(Spatial object tracking data)
=== Begin Enclosure ===

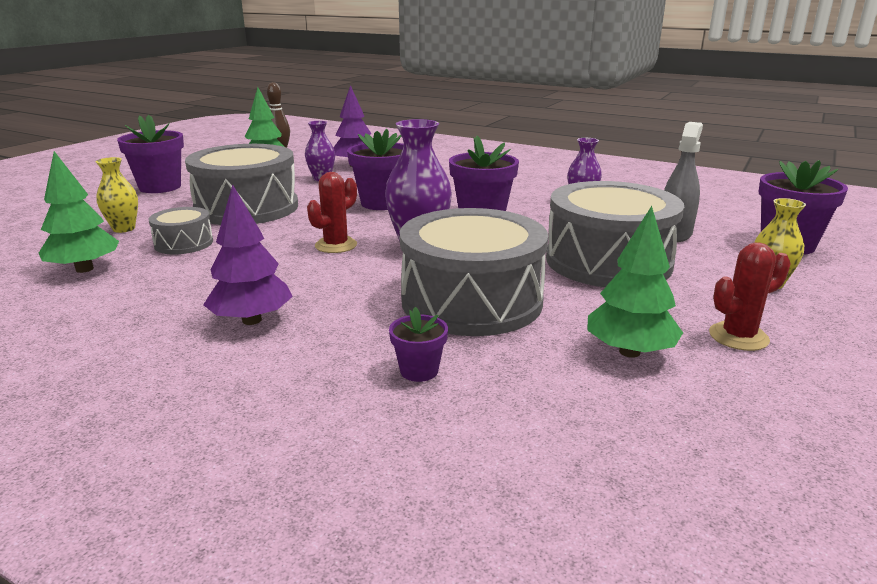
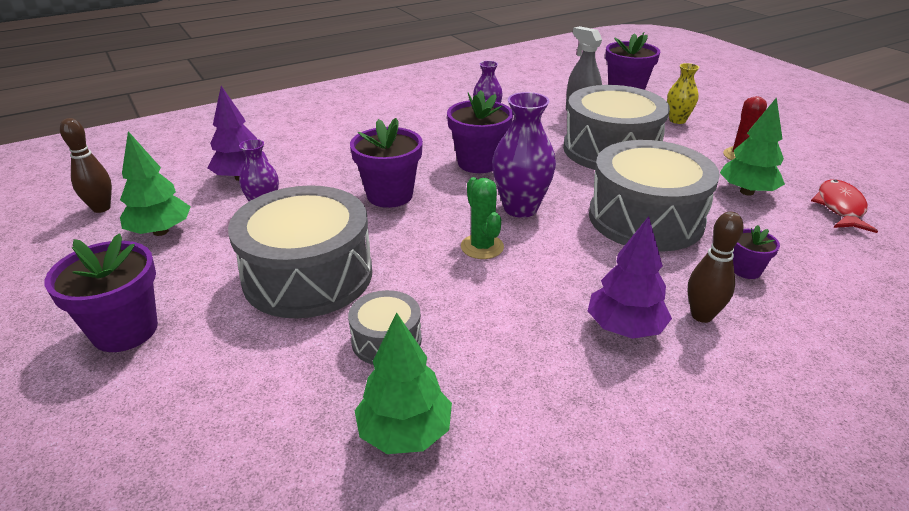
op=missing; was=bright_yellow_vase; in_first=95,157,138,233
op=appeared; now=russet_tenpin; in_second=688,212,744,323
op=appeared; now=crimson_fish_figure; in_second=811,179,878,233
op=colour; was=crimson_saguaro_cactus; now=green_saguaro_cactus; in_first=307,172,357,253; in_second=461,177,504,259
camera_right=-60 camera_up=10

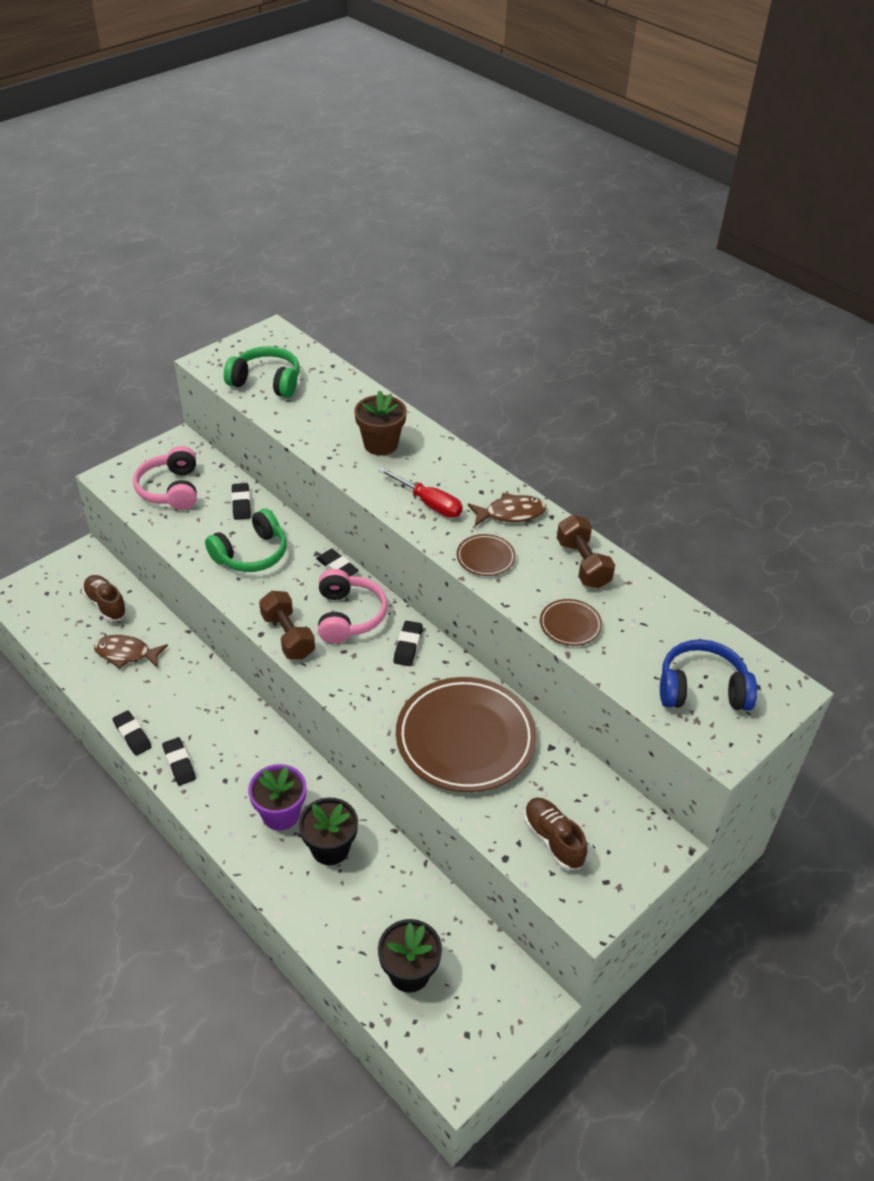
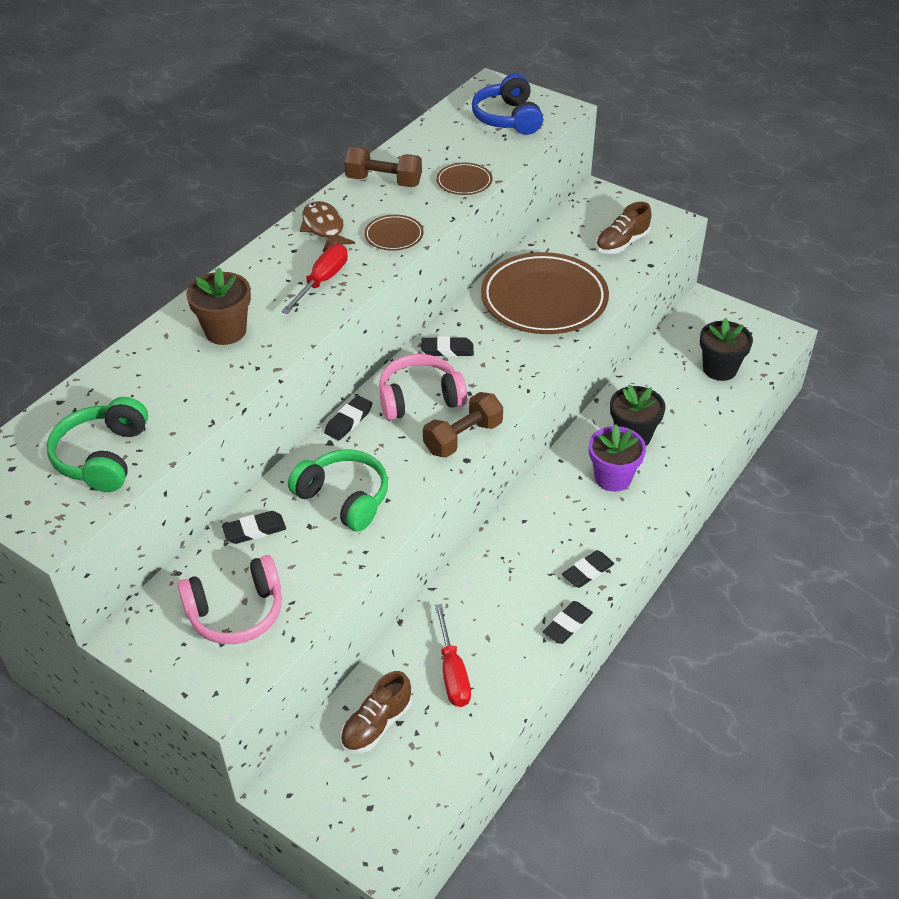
op=exchanged; was=russet_fish_figure; now=crimson_flat_screwdriver; in_first=94,635,168,669; in_second=435,604,471,707
op=spun; was=russet_dumbbell; in_first=557,515,615,589; in_second=344,147,422,187; clockwise=45
camera_right=-100 camera_up=0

=== End Enclosure ===

State the count of lines in the data holding the word "appeared", adding nothing to it.

**OUTPUT FOR THIS EXERCISE:** 2